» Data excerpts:

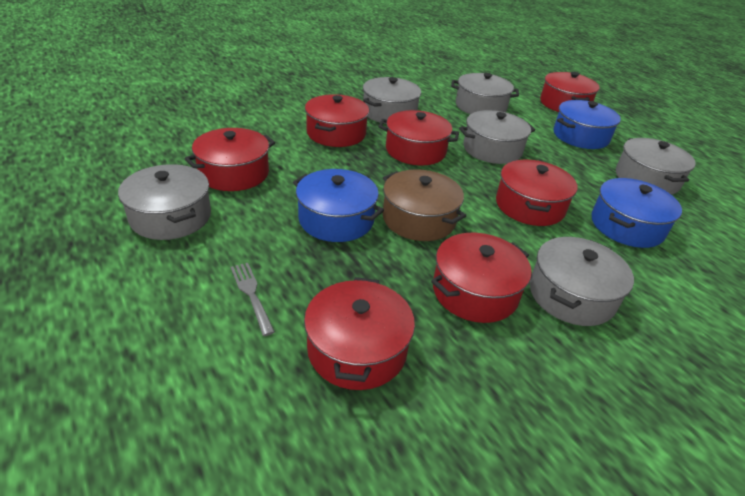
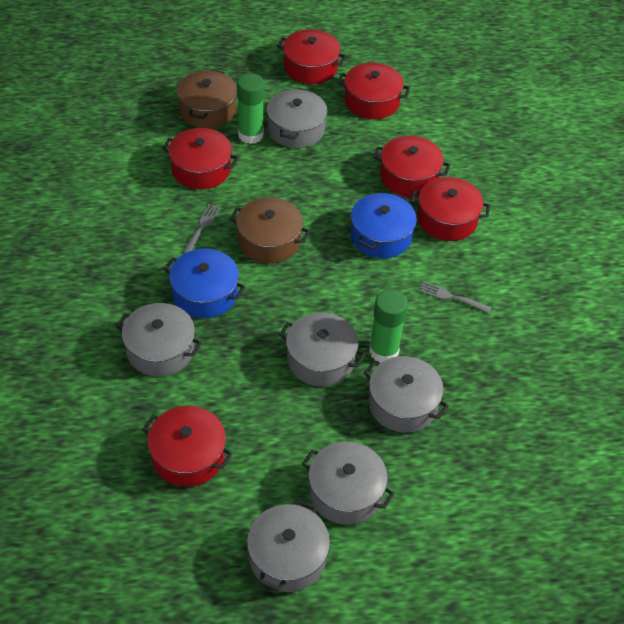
blue pot: 3 -> 2
brown pot: 1 -> 2
green glue stick: 0 -> 2
grey fork: 1 -> 2
red pot: 7 -> 6

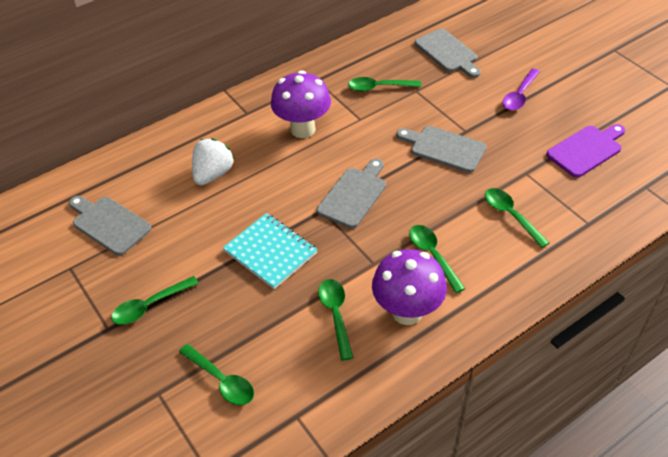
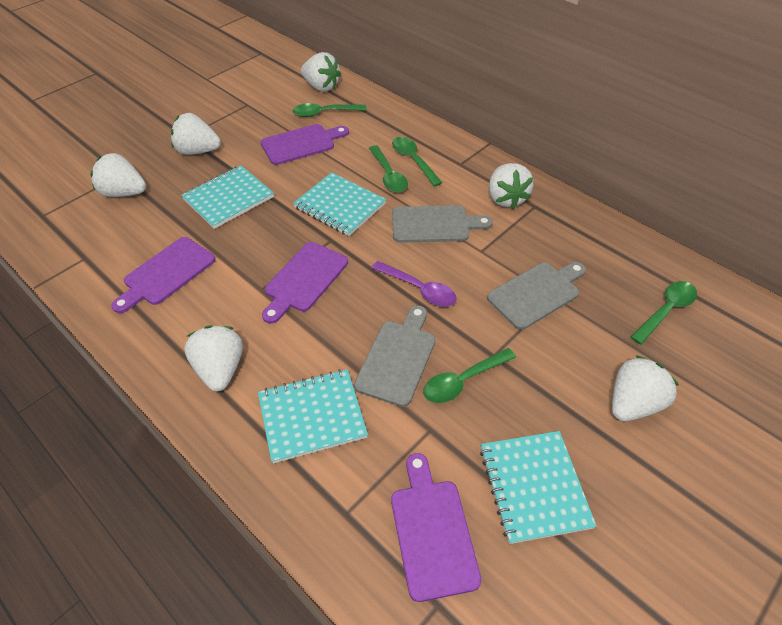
green spoon: 6 -> 5
grey cutting board: 4 -> 3
purple cutting board: 1 -> 4
purple mushroom: 2 -> 0
turquoise notebook: 1 -> 4
white strawberry: 1 -> 6

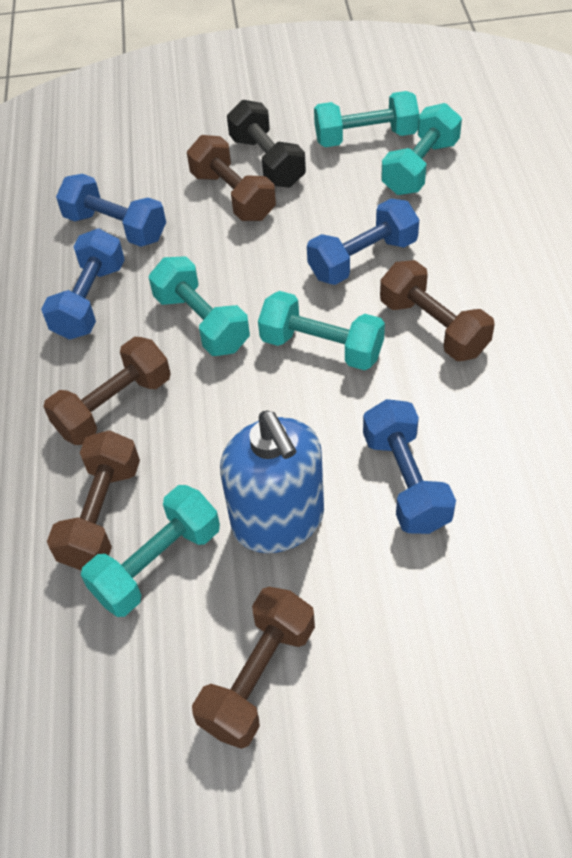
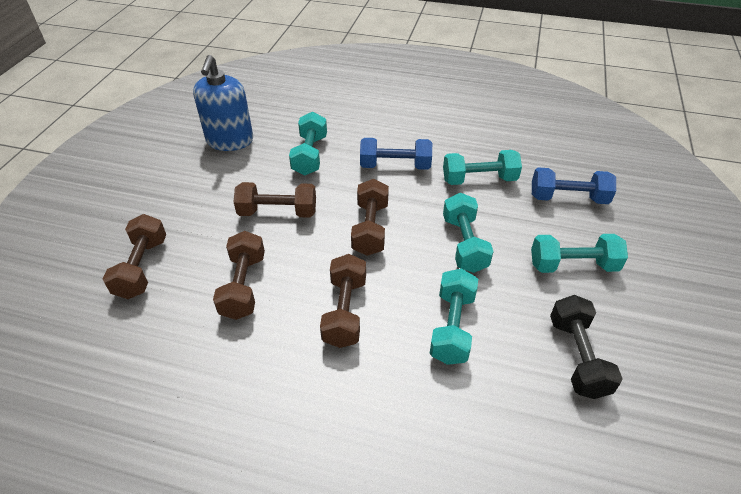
blue dumbbell: 4 -> 2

» TASK DIRECTIONS:
Repeat the data exactly in full, omitting its pictures.

» TASK SOLUTION:
blue pot: 3 -> 2
brown pot: 1 -> 2
green glue stick: 0 -> 2
grey fork: 1 -> 2
red pot: 7 -> 6

green spoon: 6 -> 5
grey cutting board: 4 -> 3
purple cutting board: 1 -> 4
purple mushroom: 2 -> 0
turquoise notebook: 1 -> 4
white strawberry: 1 -> 6

blue dumbbell: 4 -> 2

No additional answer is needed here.